Segment Open

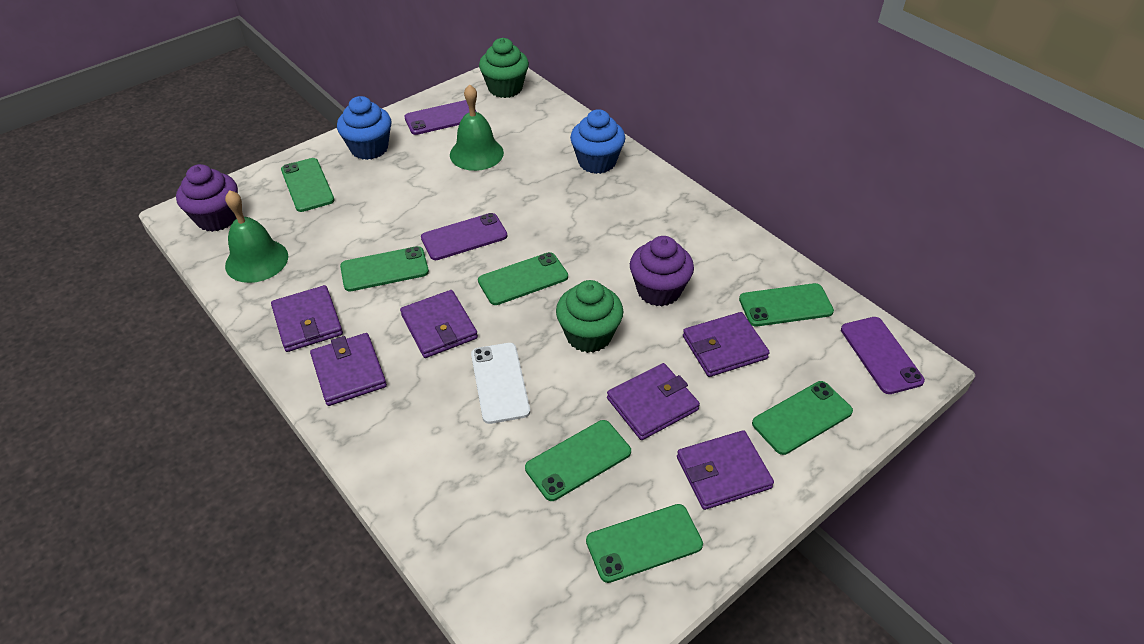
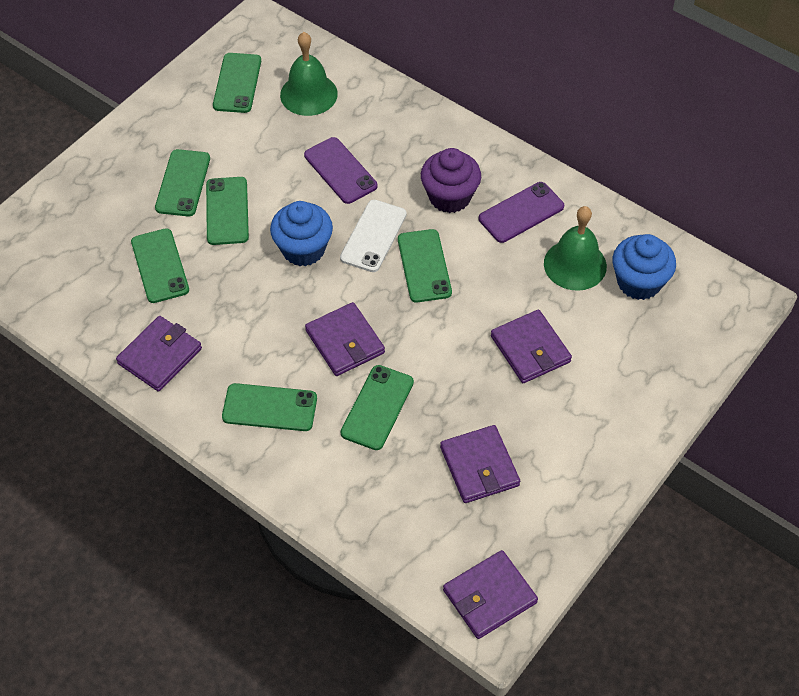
green cupcake: [479,38,529,98] [556,280,623,353] = 2 -> none = 0
purple cupcake: [176,164,238,232] [630,236,694,306] = 2 -> [421,148,481,213] = 1
purple phone: [404,100,477,135] [421,213,507,260] [841,317,925,394] = 3 -> [304,137,378,204] [479,182,564,243] = 2
purple wallet: [271,285,343,352] [310,333,387,406] [400,290,478,358] [607,363,700,440] [677,430,774,510] [683,312,770,377] = 6 -> [116,316,202,392] [305,302,385,376] [440,425,520,503] [443,550,538,639] [491,310,572,383] = 5

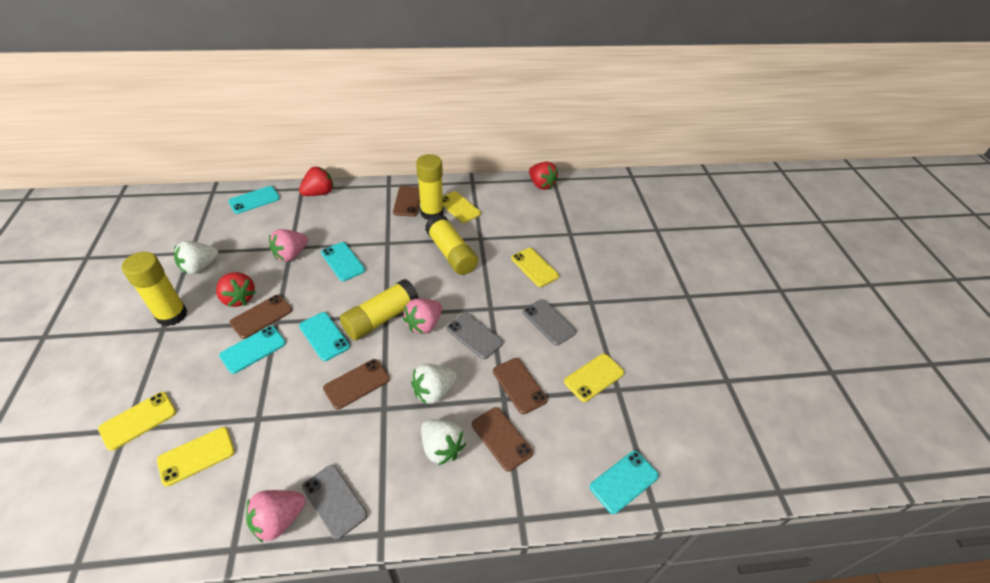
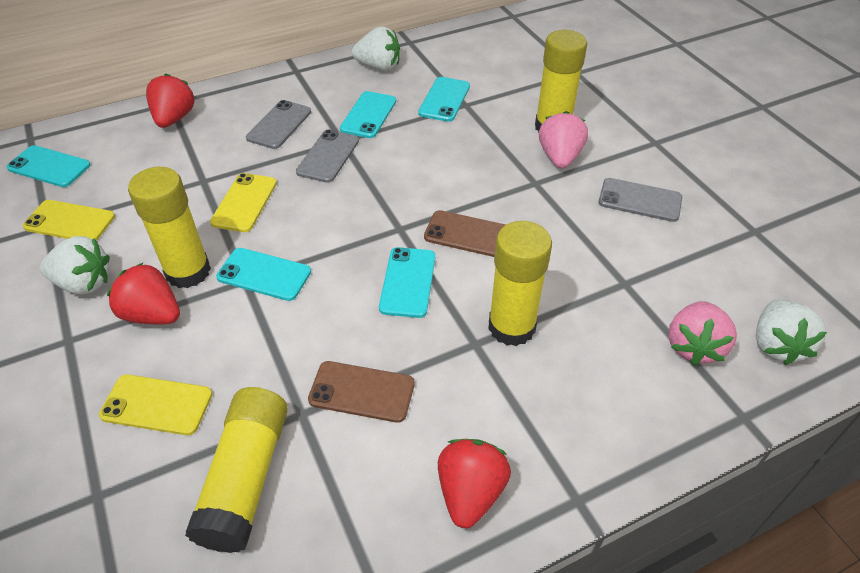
brown phone: [229,295,292,339] [323,359,390,410] [393,186,420,217] [472,407,533,472] [493,358,548,414] = 5 -> [308,361,415,423] [424,210,506,257] = 2
pink strawberry: [246,490,306,543] [269,229,308,262] [403,298,442,334] = 3 -> [539,111,588,168] [668,301,737,365] = 2
yellow phone: [98,392,176,451] [157,427,235,487] [443,191,481,223] [511,248,559,287] [564,353,624,402] = 5 -> [23,200,115,241] [99,374,212,435] [210,173,277,232] = 3

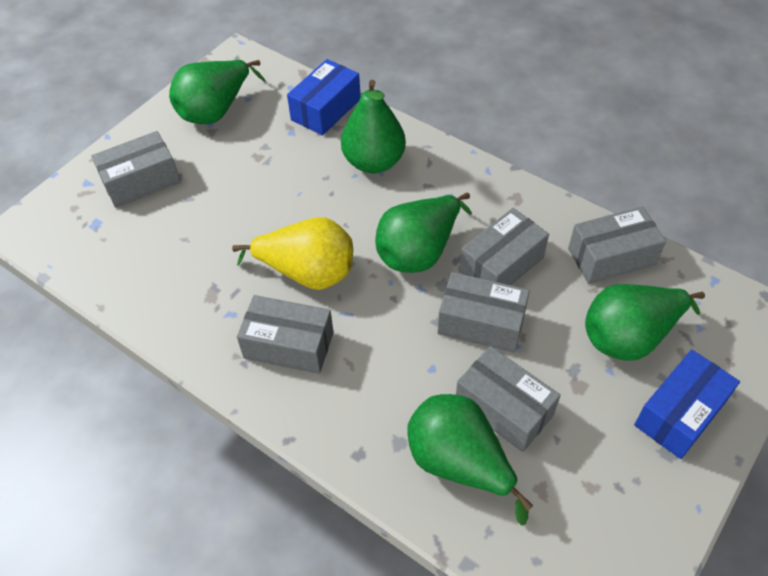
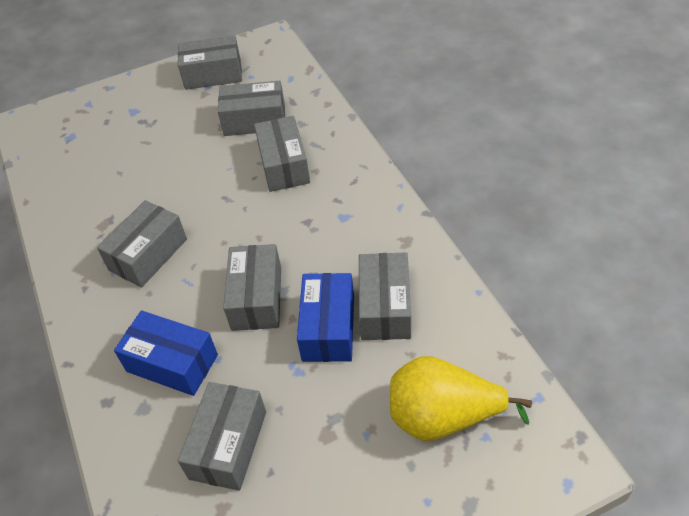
green pear: [169,60,266,124] [341,80,406,173] [375,192,472,273] [407,394,533,525] [585,284,705,361] = 5 -> none = 0
grey box: [91,131,180,208] [237,295,334,374] [438,272,530,353] [456,346,561,452] [459,208,549,285] [568,206,666,284] = 6 -> [97,200,187,288] [178,35,242,90] [178,382,266,491] [218,81,285,136] [223,244,281,331] [254,116,310,192] [359,252,411,340] = 7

Segment Closed

■ **Work to be completed**: Restate each line from the start of the listing through the line bearing "purple wallet: [271,285,343,352]" word for word. Drop the pictures.

■ **Exercise output**:
green cupcake: [479,38,529,98] [556,280,623,353] = 2 -> none = 0
purple cupcake: [176,164,238,232] [630,236,694,306] = 2 -> [421,148,481,213] = 1
purple phone: [404,100,477,135] [421,213,507,260] [841,317,925,394] = 3 -> [304,137,378,204] [479,182,564,243] = 2
purple wallet: [271,285,343,352] [310,333,387,406] [400,290,478,358] [607,363,700,440] [677,430,774,510] [683,312,770,377] = 6 -> [116,316,202,392] [305,302,385,376] [440,425,520,503] [443,550,538,639] [491,310,572,383] = 5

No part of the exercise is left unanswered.